Your task: Reproduce verbatim all of the data given below, but do not carry over the images.

Records provided START

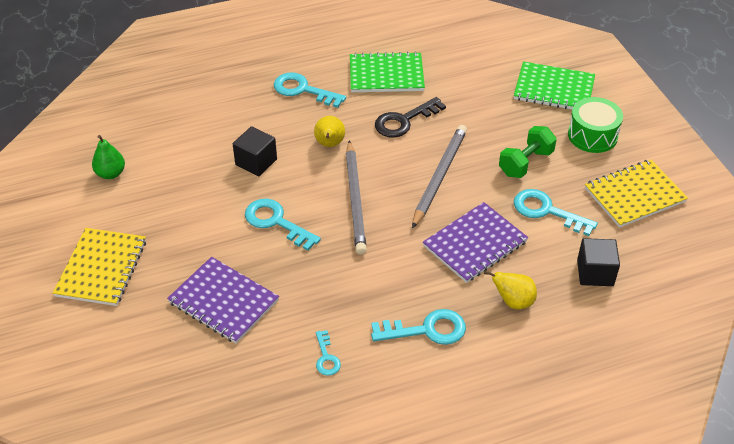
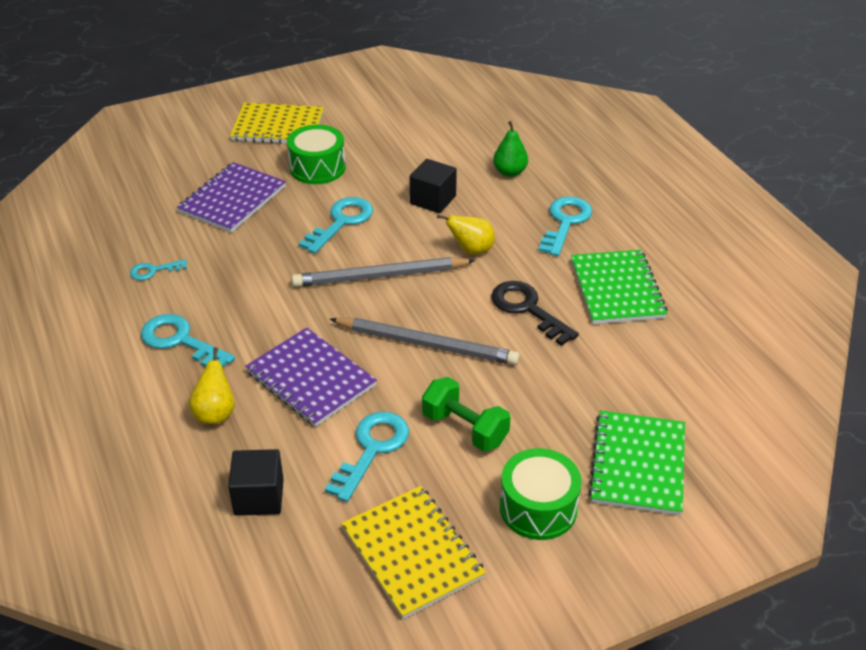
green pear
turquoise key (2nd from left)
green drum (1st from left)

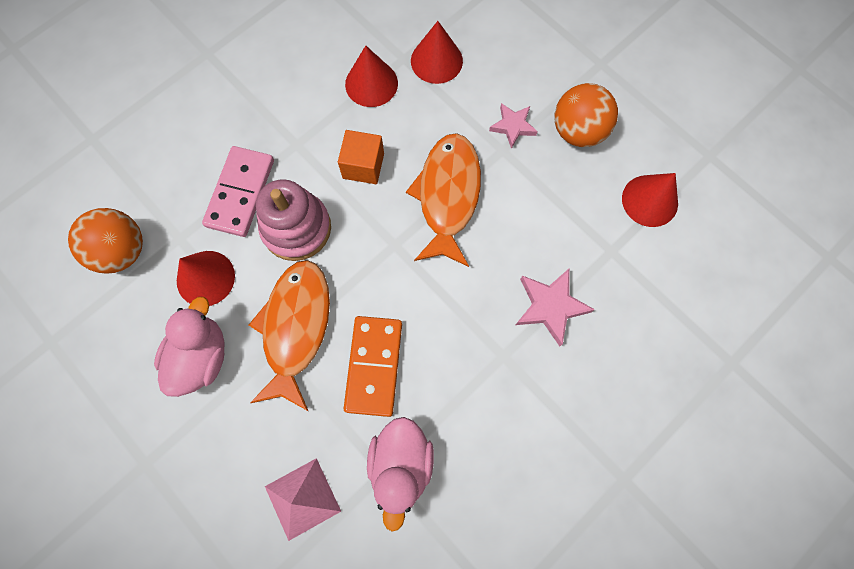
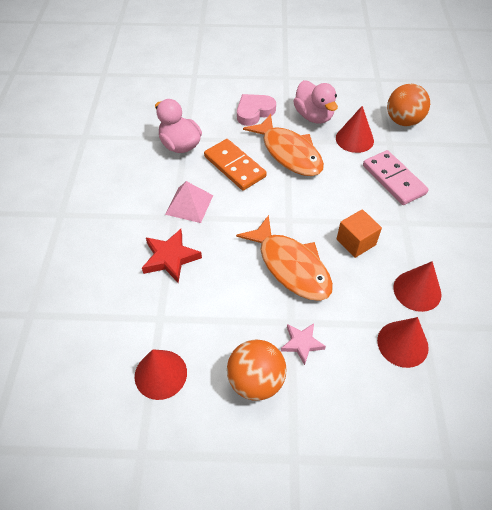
pink stacking toy
red star
pink pyramid
pink heart

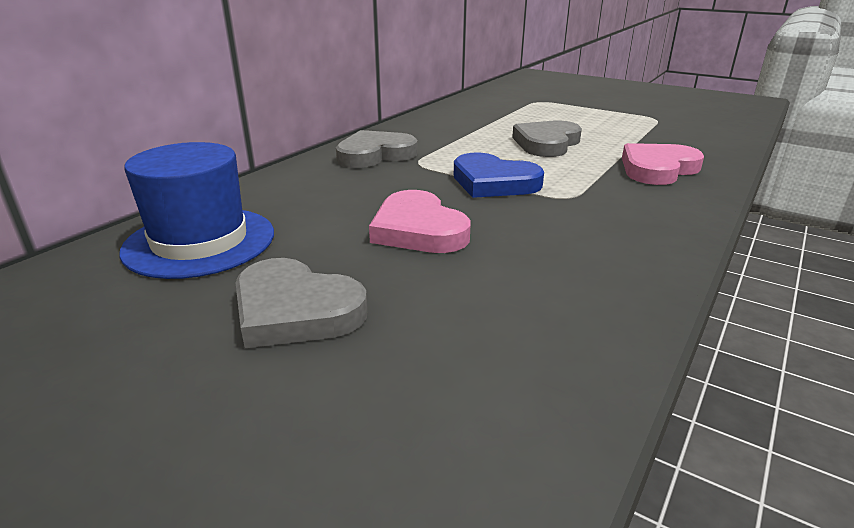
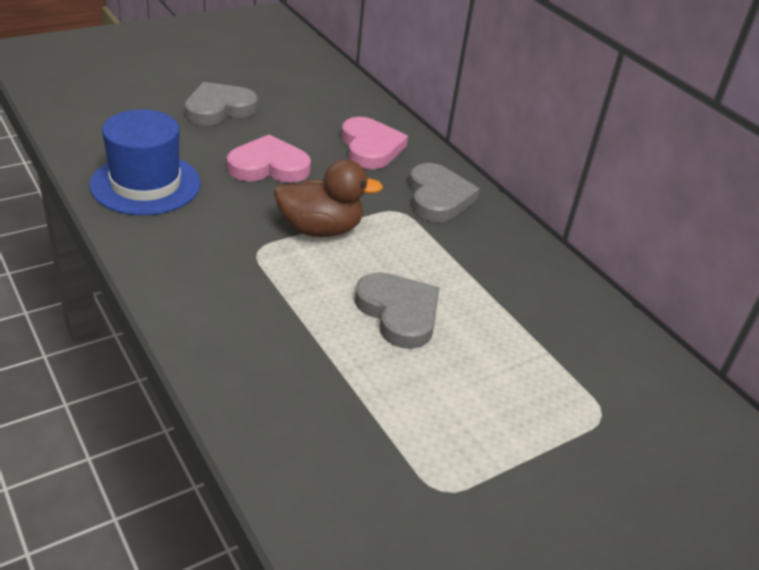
blue hat
pink heart (2nd from left)
brown duck

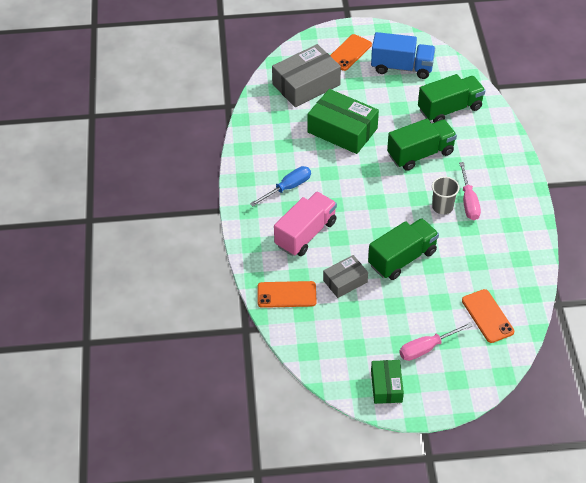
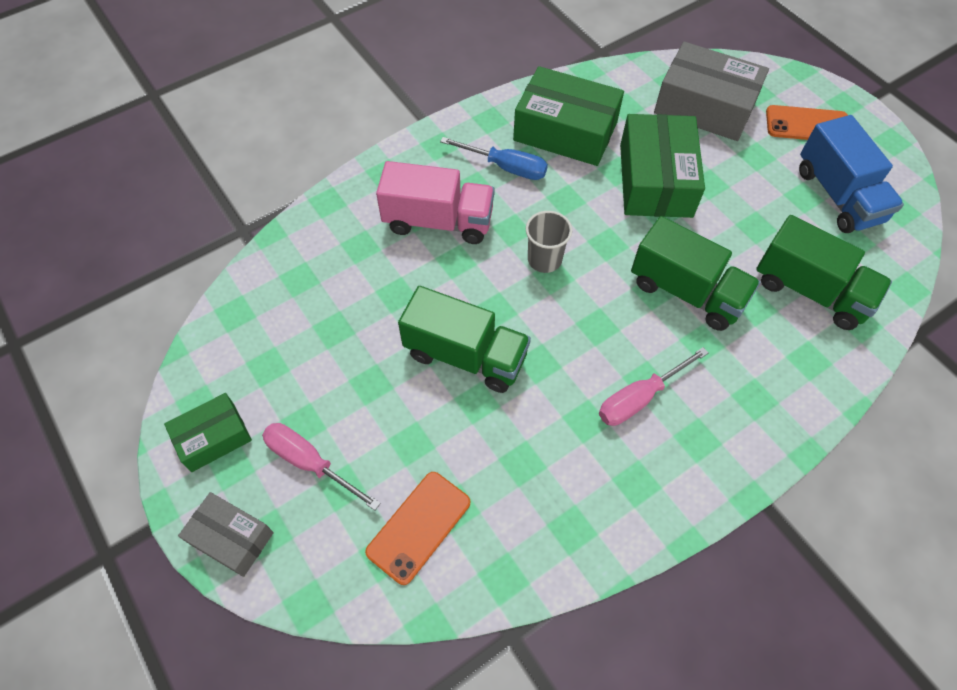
grey cup
grey box (1st from left)
orange phone (1st from left in the first image)
green box (2nd from left)

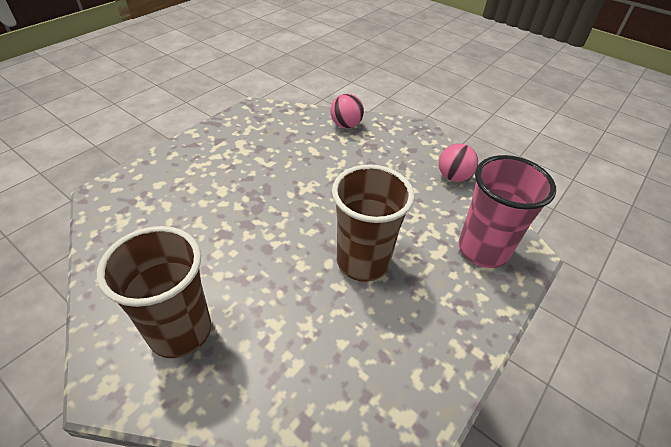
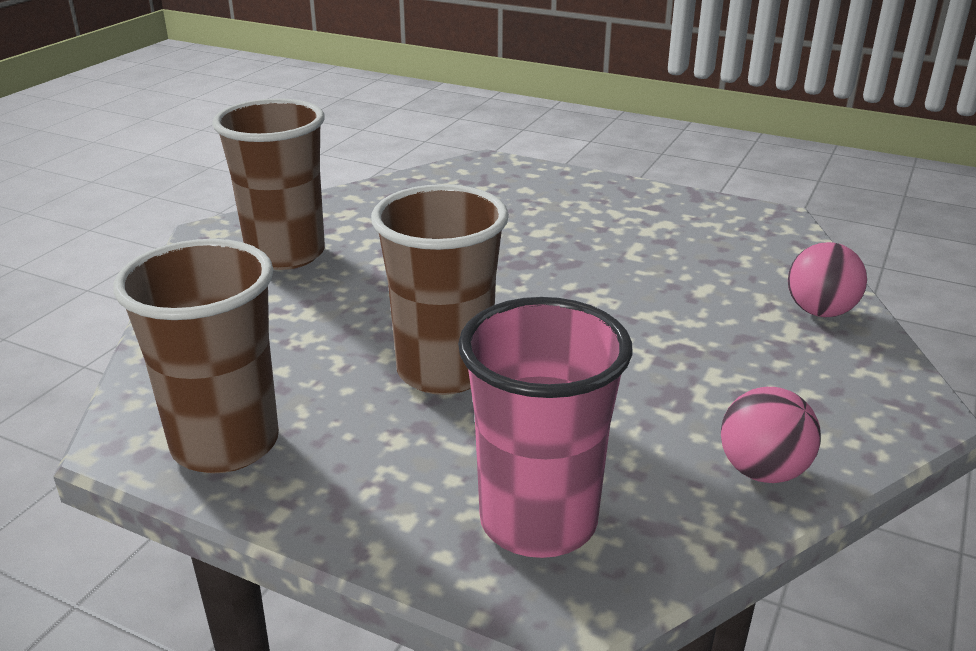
brown cup (1st from left)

Records provided END

Written response:
green pear
turquoise key (2nd from left)
green drum (1st from left)

pink stacking toy
red star
pink pyramid
pink heart

blue hat
pink heart (2nd from left)
brown duck

grey cup
grey box (1st from left)
orange phone (1st from left in the first image)
green box (2nd from left)

brown cup (1st from left)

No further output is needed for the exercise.